WORK ORDER. When you reach the line with "(231, 500) = (93, 377): green" in the listing below, transcribe it and each line after it up to and including the line with "(581, 303) = (429, 555): white", exactly and with nothing else.

*** Opening RECORDED INFORMATION ***

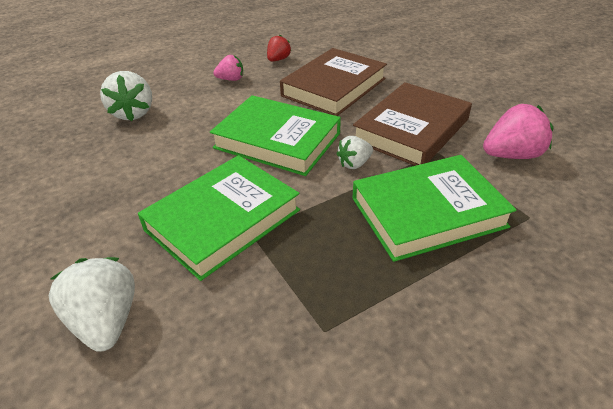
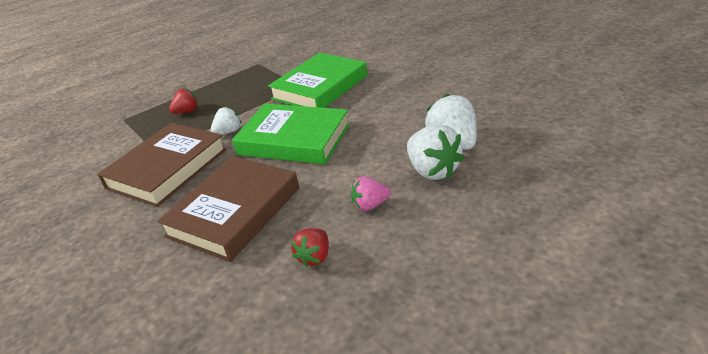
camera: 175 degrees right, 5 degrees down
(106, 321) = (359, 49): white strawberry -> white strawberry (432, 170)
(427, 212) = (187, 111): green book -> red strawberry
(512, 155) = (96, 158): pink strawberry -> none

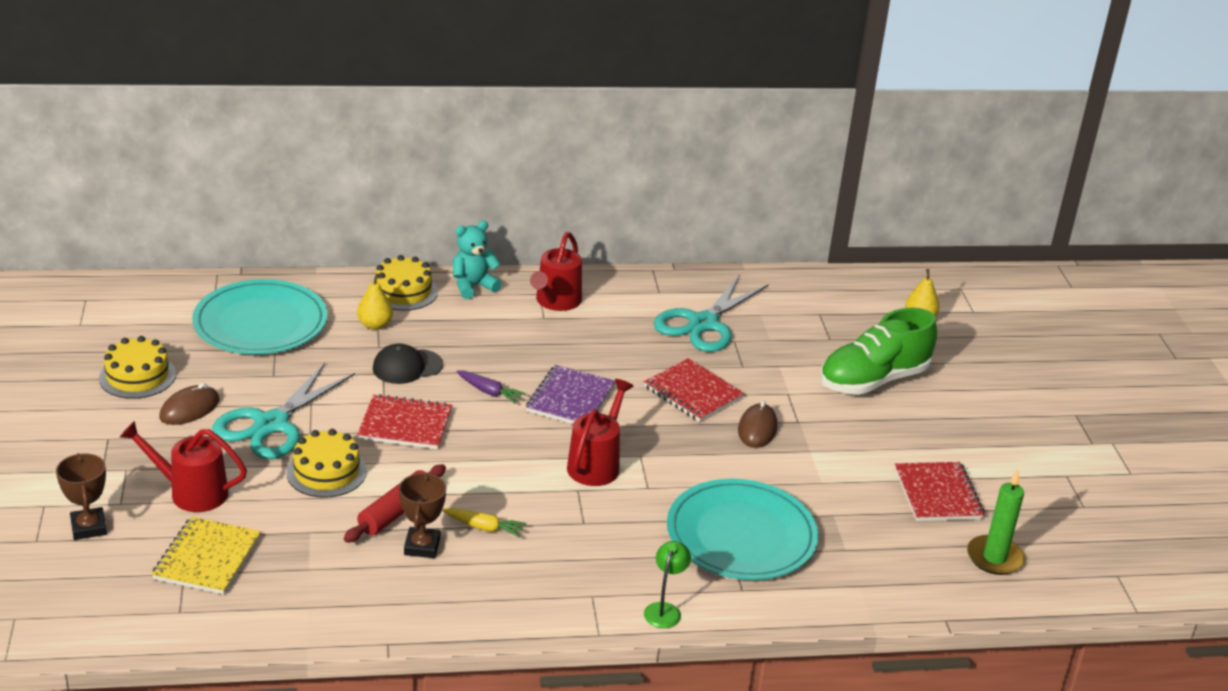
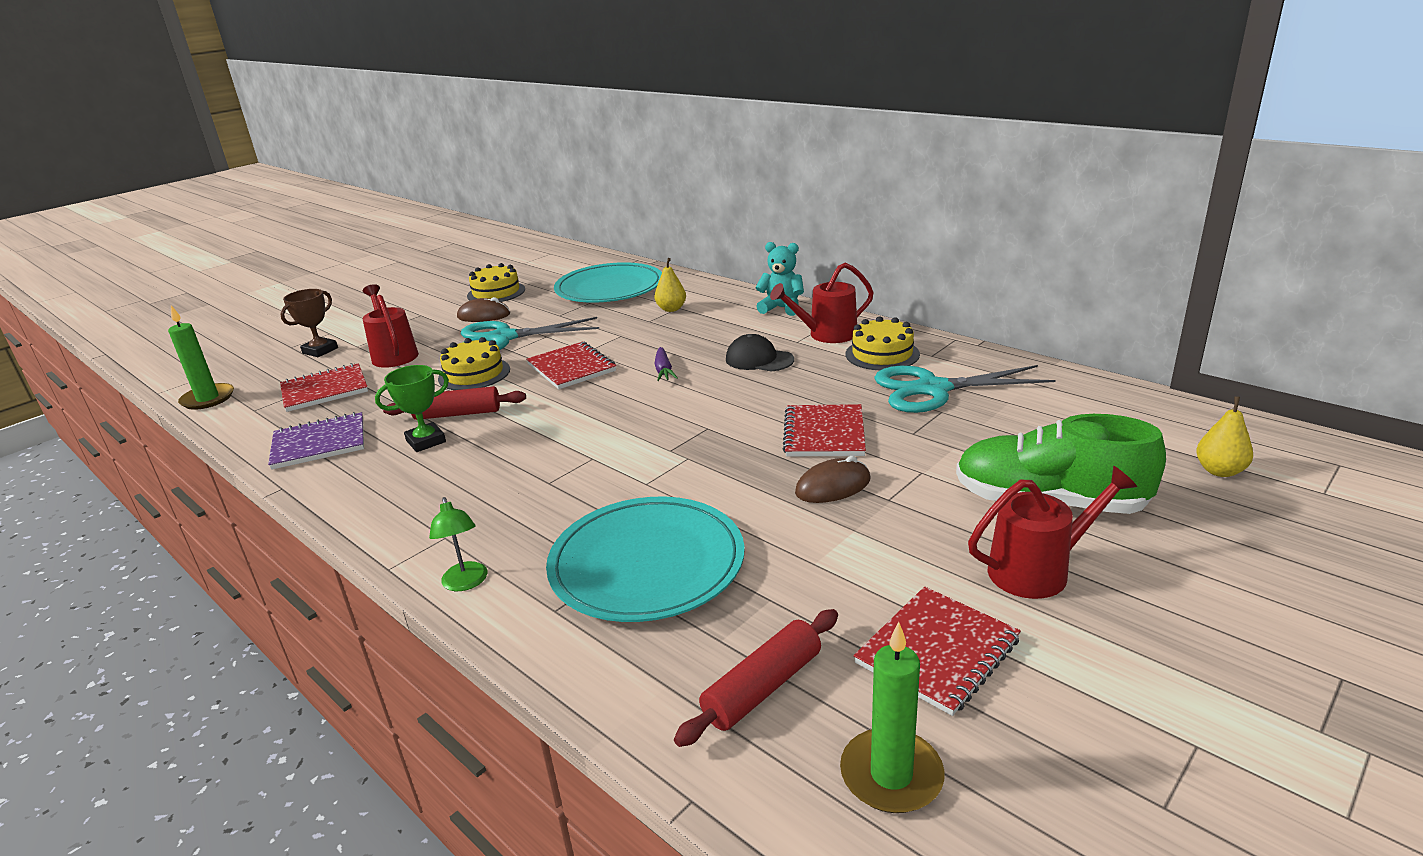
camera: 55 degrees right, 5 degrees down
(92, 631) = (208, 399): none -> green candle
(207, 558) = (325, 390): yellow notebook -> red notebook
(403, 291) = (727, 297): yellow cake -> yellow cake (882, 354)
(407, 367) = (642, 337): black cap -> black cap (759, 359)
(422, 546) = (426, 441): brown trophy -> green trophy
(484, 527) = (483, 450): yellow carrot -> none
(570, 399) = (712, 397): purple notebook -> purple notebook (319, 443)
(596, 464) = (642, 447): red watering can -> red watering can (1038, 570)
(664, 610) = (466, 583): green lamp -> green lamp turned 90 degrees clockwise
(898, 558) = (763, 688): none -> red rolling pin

*** Closing RECORDED INFORMATION ***
*** Opening RECORDED INFORMATION ***

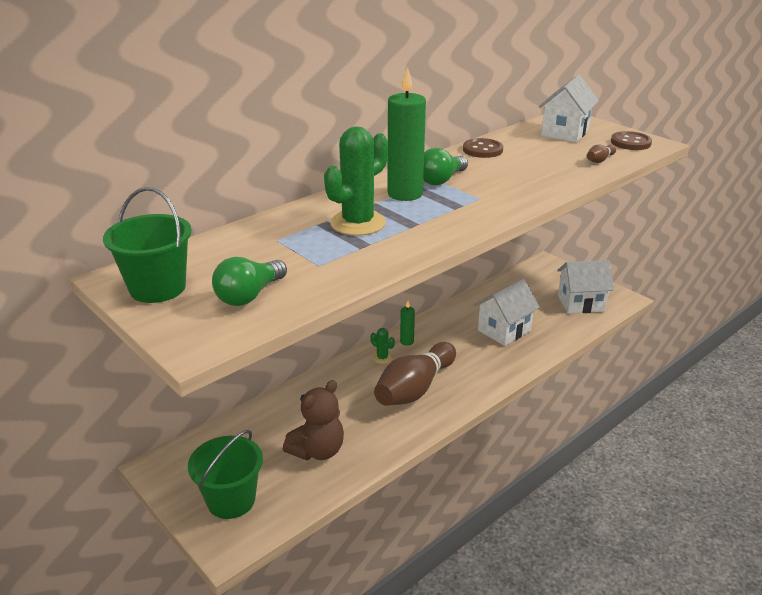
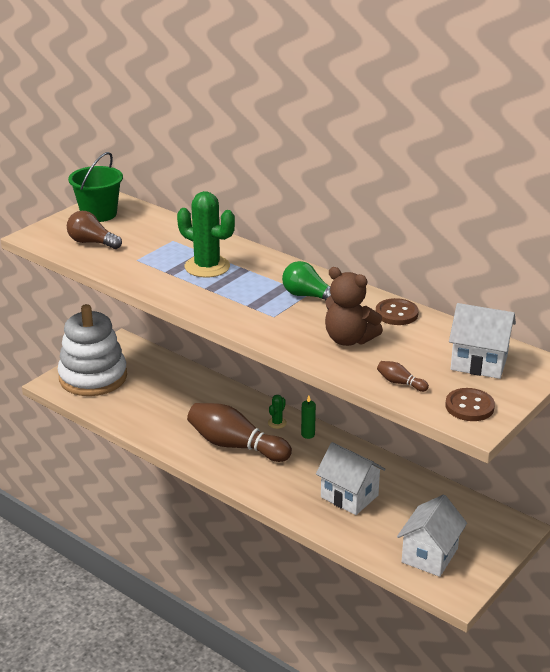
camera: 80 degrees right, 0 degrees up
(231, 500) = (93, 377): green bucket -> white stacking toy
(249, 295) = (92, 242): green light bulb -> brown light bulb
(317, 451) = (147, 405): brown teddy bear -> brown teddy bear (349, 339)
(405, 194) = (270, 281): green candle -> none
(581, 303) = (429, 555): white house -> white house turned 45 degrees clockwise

*** Closing RECORDED INFORMATION ***
*** Opening RECORDED INFORMATION ***

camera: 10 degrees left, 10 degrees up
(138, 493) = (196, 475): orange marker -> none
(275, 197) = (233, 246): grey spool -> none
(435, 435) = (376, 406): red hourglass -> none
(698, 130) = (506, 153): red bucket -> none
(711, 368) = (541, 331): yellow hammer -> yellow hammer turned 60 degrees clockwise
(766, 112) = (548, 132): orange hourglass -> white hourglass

*** Closing RECORDED INFORMATION ***

WRITTEN ANSWER.
(231, 500) = (93, 377): green bucket -> white stacking toy
(249, 295) = (92, 242): green light bulb -> brown light bulb
(317, 451) = (147, 405): brown teddy bear -> brown teddy bear (349, 339)
(405, 194) = (270, 281): green candle -> none
(581, 303) = (429, 555): white house -> white house turned 45 degrees clockwise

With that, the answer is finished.